◆ Directions for this task:
Look through the material below and copy every line containing the word "green".

◆ Records for this exercise:
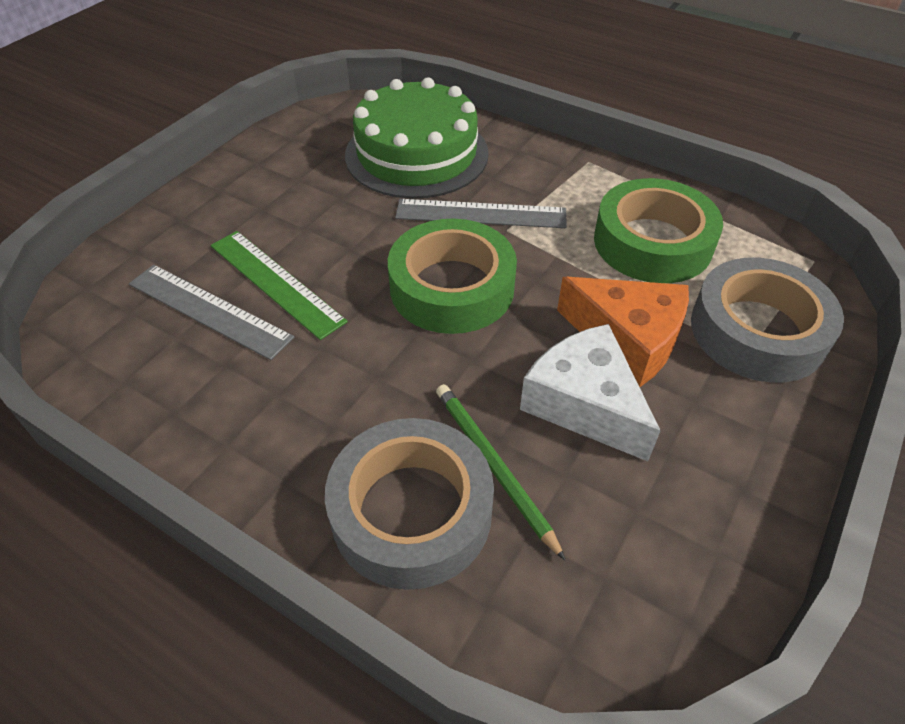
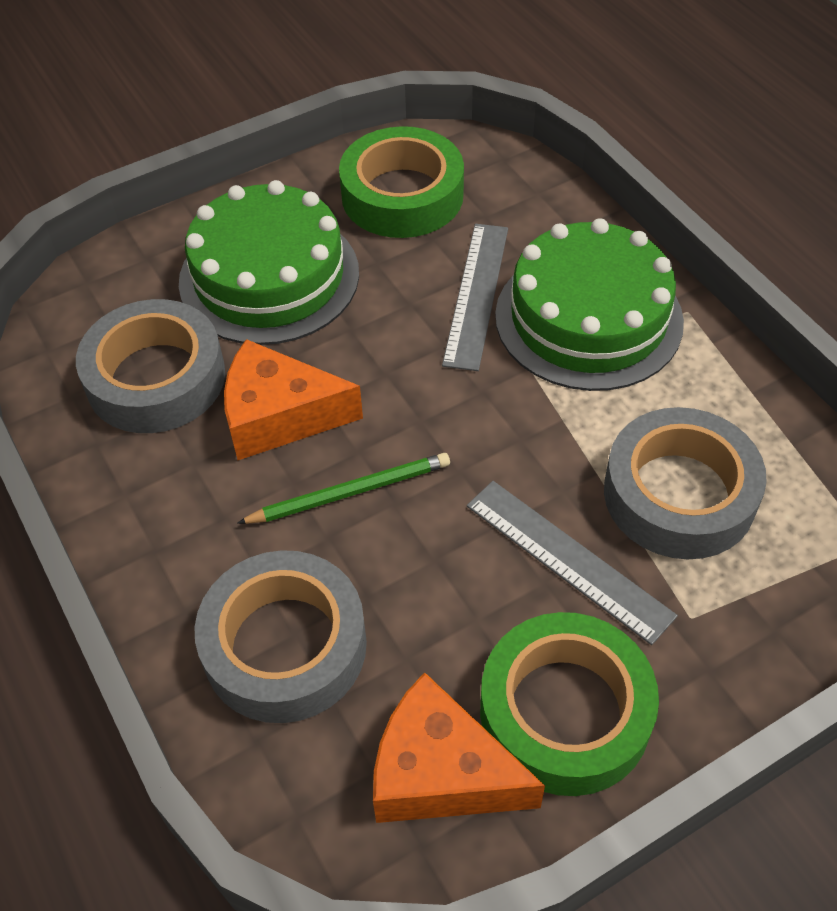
green cake: 1 -> 2
green ruler: 1 -> 0
grey tape: 2 -> 3
orange cheese: 1 -> 2
white cheese: 1 -> 0

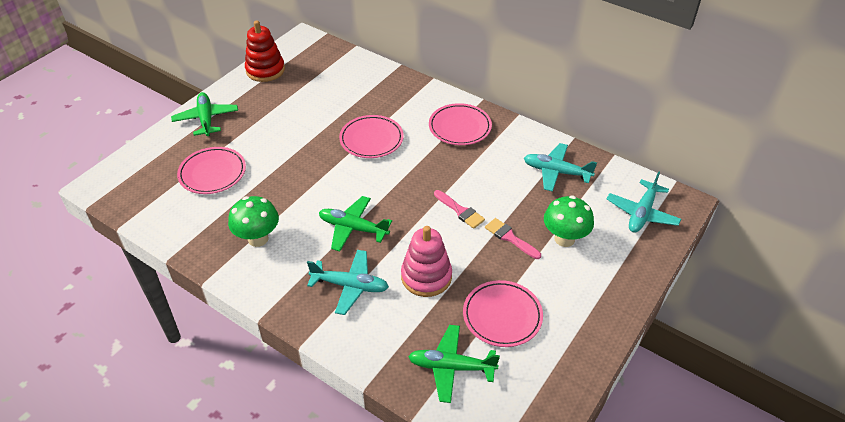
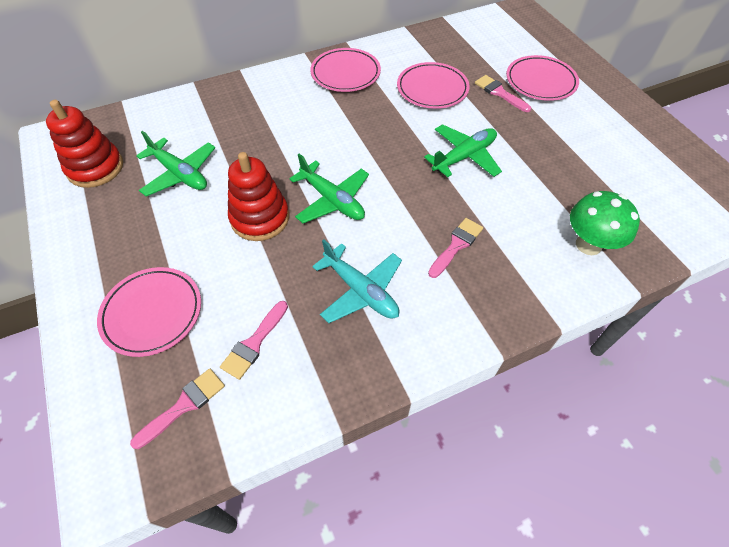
green mushroom: 2 -> 1
pink brush: 2 -> 4
pink stacking toy: 1 -> 0
red stacking toy: 1 -> 2
turquoise plane: 3 -> 1

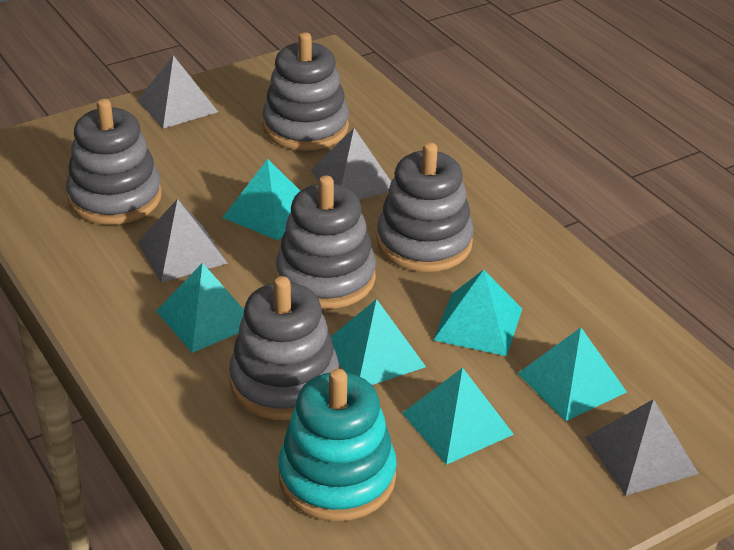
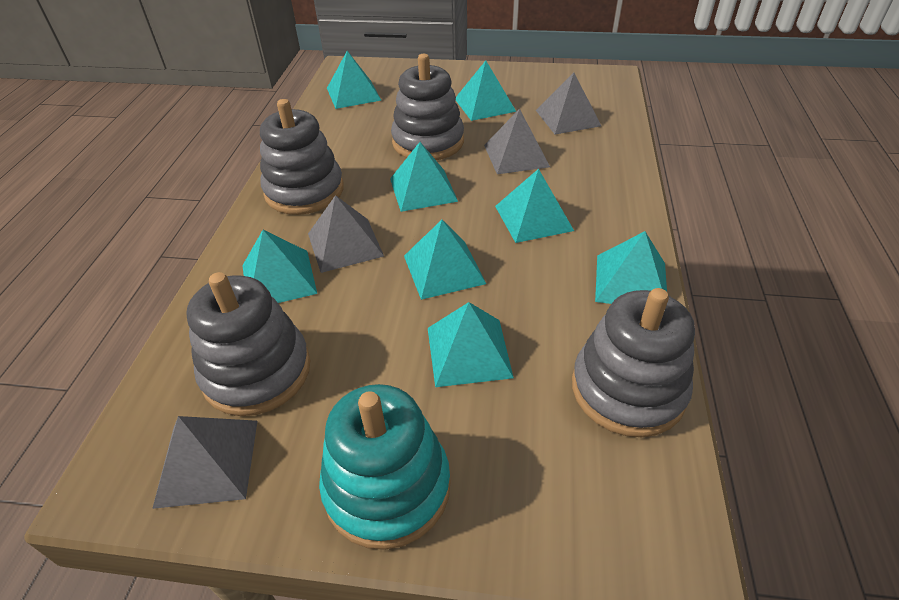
grey stacking toy: 5 -> 4
turquoise pyramid: 6 -> 8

◆ Response:
green cake: 1 -> 2
green ruler: 1 -> 0
green mushroom: 2 -> 1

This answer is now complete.